[Extracted data — start]

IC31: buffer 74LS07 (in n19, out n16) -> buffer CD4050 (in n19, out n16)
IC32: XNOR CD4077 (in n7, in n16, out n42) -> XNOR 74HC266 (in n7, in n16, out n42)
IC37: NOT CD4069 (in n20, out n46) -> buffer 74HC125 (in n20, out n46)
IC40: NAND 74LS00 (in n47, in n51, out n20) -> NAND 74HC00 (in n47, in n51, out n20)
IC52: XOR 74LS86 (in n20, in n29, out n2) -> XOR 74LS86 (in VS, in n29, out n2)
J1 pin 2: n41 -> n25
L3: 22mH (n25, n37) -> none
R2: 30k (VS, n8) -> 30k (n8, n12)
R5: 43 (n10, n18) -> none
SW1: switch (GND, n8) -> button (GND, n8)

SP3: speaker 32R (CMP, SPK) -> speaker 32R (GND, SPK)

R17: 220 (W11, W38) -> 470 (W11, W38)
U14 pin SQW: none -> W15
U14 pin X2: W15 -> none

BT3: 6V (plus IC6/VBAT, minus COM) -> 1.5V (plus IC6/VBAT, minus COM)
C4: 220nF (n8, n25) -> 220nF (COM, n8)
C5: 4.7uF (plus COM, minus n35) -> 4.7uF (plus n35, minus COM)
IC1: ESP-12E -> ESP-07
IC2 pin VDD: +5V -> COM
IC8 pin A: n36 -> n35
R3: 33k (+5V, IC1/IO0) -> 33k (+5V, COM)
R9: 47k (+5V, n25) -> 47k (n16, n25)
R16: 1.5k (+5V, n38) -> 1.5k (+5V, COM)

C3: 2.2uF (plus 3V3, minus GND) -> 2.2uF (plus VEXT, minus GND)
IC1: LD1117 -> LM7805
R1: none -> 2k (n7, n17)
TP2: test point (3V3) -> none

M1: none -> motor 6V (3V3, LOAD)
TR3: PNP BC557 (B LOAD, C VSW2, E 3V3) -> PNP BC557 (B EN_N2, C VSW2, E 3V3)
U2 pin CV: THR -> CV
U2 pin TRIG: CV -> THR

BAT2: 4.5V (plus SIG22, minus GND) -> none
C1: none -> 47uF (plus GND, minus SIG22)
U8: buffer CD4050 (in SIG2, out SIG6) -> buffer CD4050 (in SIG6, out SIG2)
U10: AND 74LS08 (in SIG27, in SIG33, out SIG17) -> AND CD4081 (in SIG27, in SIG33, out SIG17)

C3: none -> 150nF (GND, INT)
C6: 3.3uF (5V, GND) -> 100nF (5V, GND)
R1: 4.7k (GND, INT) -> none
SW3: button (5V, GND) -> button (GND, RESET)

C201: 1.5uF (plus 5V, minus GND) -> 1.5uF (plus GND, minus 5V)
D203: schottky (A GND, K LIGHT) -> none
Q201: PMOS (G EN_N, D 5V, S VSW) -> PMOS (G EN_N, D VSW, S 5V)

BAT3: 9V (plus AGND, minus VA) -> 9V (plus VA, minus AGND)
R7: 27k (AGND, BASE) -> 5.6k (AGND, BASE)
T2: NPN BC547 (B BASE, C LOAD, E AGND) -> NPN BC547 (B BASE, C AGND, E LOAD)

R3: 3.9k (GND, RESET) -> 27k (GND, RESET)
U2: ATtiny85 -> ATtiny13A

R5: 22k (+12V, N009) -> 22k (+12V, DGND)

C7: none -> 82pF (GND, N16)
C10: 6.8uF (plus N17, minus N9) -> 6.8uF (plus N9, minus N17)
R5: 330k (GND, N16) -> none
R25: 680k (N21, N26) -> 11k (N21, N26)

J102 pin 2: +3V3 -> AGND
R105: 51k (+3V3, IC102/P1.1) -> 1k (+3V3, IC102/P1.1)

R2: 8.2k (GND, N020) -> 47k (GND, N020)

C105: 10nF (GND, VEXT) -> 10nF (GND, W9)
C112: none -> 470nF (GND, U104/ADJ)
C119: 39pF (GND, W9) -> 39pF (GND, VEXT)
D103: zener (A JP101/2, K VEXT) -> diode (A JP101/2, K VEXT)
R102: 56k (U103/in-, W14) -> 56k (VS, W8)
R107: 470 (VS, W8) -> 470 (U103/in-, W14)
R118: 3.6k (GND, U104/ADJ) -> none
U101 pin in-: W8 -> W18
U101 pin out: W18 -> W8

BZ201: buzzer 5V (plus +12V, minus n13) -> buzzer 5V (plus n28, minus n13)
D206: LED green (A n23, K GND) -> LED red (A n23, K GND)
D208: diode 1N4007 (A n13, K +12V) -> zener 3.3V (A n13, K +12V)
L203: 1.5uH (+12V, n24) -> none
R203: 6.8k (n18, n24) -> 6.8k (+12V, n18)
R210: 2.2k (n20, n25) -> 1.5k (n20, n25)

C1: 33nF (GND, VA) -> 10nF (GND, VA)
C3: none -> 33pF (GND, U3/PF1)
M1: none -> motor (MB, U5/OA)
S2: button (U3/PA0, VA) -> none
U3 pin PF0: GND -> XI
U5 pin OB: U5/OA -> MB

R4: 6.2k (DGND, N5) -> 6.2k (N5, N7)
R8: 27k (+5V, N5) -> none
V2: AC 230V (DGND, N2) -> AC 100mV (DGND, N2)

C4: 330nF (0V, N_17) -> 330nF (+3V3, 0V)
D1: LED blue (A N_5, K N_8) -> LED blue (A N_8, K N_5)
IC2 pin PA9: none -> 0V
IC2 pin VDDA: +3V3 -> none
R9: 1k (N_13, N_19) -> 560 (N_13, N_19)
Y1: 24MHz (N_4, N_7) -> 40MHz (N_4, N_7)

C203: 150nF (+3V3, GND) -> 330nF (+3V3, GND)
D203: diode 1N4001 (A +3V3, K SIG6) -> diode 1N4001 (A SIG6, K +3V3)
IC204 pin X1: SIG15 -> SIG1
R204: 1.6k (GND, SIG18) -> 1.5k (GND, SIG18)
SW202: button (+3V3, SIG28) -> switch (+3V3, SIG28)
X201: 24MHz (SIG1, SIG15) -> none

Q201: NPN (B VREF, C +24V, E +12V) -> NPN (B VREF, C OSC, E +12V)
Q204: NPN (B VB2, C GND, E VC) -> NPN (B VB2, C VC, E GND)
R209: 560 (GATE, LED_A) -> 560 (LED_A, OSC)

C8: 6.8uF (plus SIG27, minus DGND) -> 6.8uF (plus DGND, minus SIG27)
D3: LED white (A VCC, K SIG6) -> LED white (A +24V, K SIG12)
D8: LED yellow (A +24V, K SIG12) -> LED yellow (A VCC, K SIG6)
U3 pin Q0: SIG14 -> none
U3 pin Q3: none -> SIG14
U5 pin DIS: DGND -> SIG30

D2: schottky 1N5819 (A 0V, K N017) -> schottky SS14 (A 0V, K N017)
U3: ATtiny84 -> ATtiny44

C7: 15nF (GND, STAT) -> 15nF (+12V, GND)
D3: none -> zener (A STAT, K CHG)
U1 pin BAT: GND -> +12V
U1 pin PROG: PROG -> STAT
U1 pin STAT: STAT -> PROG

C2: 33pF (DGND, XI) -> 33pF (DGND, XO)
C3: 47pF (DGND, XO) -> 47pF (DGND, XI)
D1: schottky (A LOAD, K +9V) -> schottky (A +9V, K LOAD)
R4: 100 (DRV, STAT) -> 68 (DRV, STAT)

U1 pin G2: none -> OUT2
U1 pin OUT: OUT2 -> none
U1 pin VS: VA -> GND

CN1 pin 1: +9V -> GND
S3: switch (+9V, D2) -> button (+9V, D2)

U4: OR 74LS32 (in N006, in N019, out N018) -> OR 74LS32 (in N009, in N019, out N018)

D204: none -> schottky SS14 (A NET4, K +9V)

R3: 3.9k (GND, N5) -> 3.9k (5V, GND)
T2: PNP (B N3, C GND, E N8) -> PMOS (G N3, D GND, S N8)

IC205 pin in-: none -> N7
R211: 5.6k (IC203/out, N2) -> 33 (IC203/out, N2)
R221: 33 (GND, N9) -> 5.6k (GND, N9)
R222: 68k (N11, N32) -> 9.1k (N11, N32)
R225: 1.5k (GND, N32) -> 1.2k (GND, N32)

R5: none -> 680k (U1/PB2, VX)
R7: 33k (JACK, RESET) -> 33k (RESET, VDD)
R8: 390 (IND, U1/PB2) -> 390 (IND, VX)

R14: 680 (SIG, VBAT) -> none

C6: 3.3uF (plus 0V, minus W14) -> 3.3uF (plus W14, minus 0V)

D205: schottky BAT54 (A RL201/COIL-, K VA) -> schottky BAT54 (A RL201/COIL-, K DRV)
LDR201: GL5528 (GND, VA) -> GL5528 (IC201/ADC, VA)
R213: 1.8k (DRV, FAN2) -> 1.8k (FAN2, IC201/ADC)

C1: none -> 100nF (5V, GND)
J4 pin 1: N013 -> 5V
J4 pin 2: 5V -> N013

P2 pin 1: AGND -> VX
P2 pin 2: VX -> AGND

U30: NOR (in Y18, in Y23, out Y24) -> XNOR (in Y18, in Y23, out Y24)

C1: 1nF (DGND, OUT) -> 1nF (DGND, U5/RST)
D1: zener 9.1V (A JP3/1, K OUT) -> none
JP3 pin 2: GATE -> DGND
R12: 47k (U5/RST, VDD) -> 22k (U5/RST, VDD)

[Extracted data — finish]

• To do:
Copy each line of the listing that holds the word "buffer".

• Solved exercise:
IC31: buffer 74LS07 (in n19, out n16) -> buffer CD4050 (in n19, out n16)
IC37: NOT CD4069 (in n20, out n46) -> buffer 74HC125 (in n20, out n46)
U8: buffer CD4050 (in SIG2, out SIG6) -> buffer CD4050 (in SIG6, out SIG2)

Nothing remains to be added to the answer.